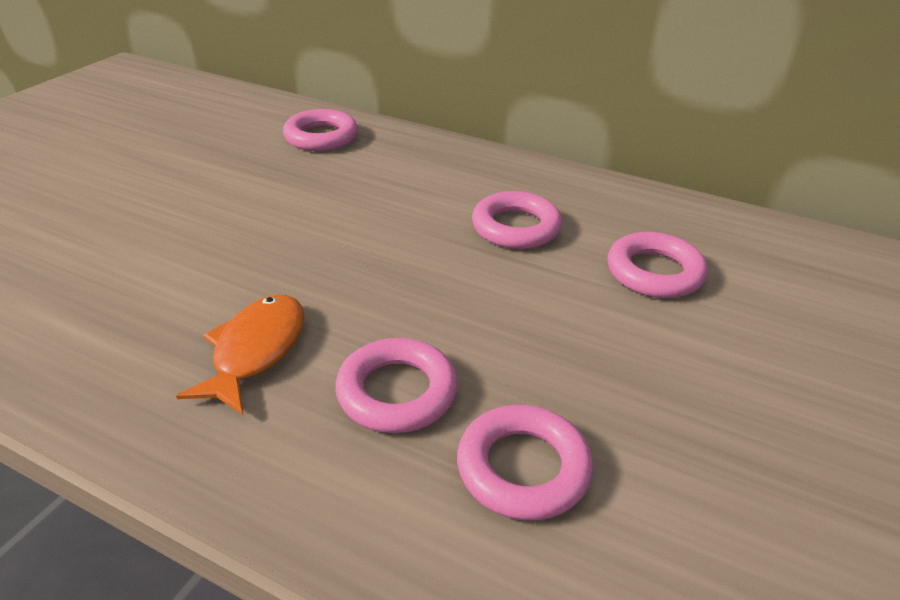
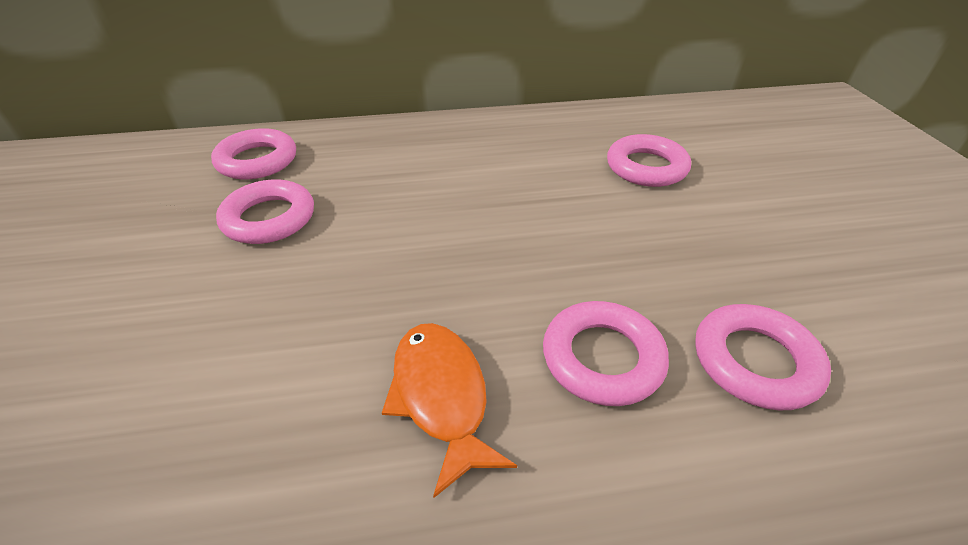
camera: 35 degrees left, 5 degrees up
pink ring [472,191,562,249] -> pink ring moved to [216,179,314,244]

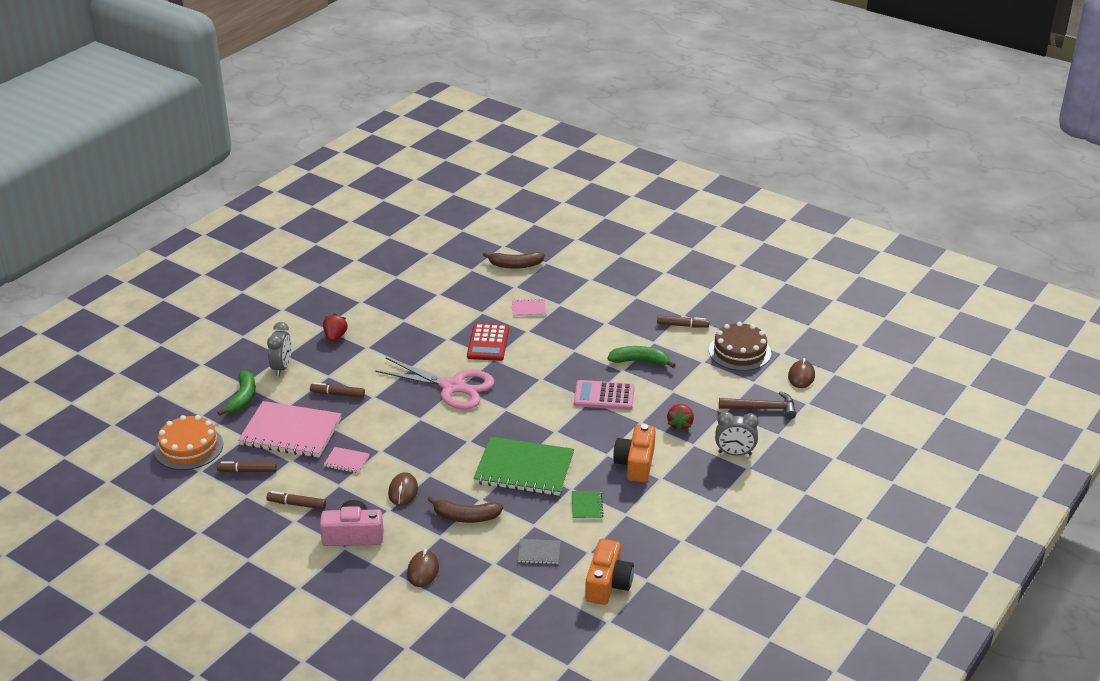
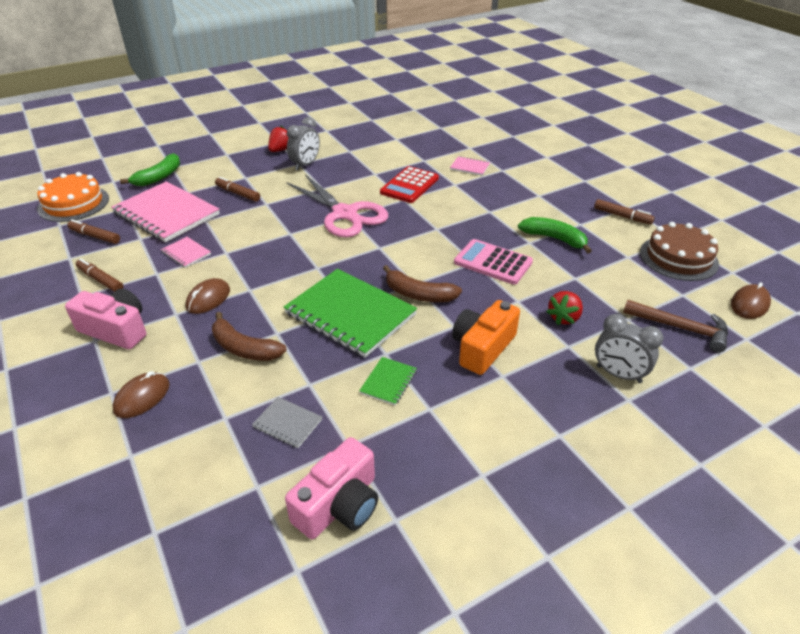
camera: 25 degrees right, 5 degrees up
grey clock [267,322,292,376] -> grey clock moved to [287,117,320,170]
brown banana [483,252,545,269] -> brown banana moved to [383,265,462,302]
orange camera [585,539,634,605] -> pink camera [285,437,378,539]

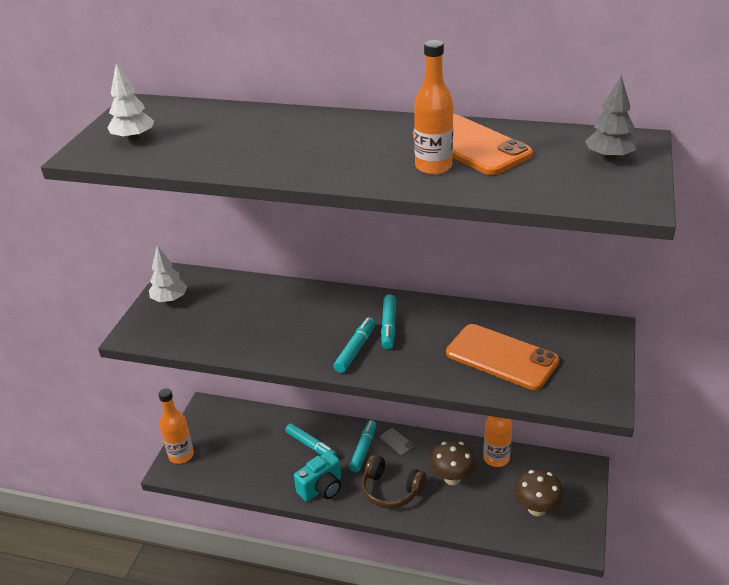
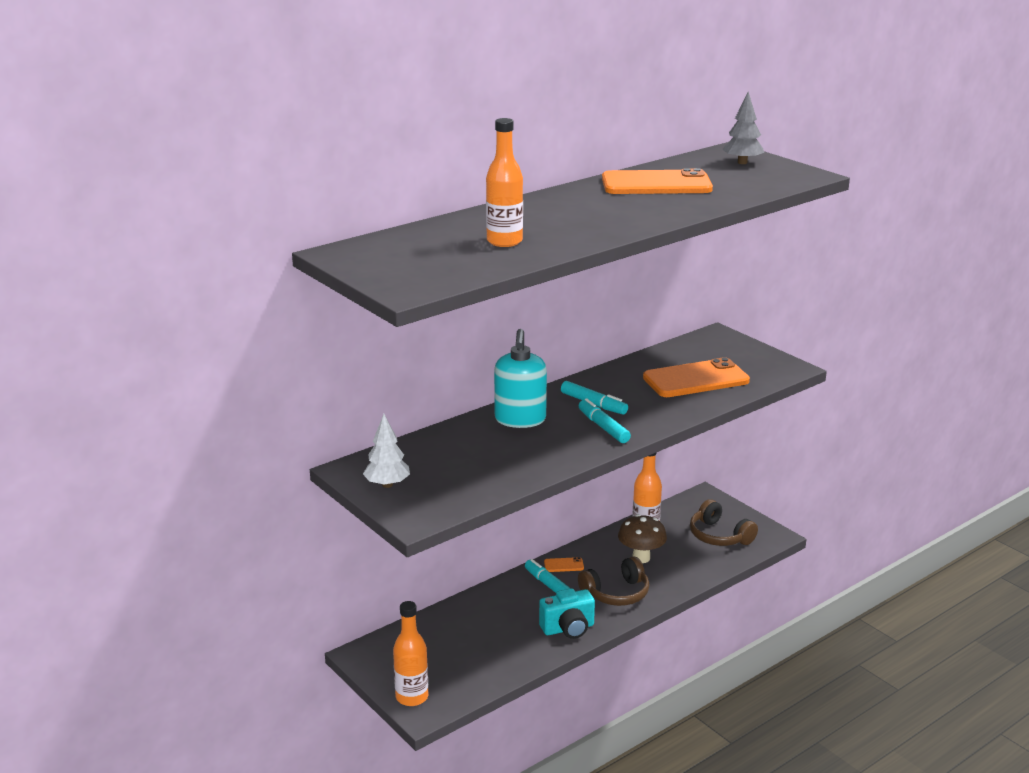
camera: 55 degrees left, 10 degrees down
white tree [107,63,154,141] -> none
turquoise marker [285,423,337,456] -> none
turquoise camera [294,451,341,502] -> turquoise camera turned 75 degrees clockwise [539,588,595,639]
grey phone [380,428,414,455] -> orange phone [544,557,584,572]
orange bottle [414,40,453,175] -> orange bottle moved to [486,118,523,247]
brown mushroom [514,469,564,516] -> brown headphones [690,499,758,546]
none -> turquoise soap dispenser [494,329,547,428]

* **DESCRIPTION OF THE TASK**
Lines in the data that include the word "camera" should all be copied.

* **RESULT FOR THIS EXERCISE**
camera: 35 degrees left, 5 degrees up
camera: 25 degrees right, 5 degrees up
orange camera [585,539,634,605] -> pink camera [285,437,378,539]
camera: 55 degrees left, 10 degrees down
turquoise camera [294,451,341,502] -> turquoise camera turned 75 degrees clockwise [539,588,595,639]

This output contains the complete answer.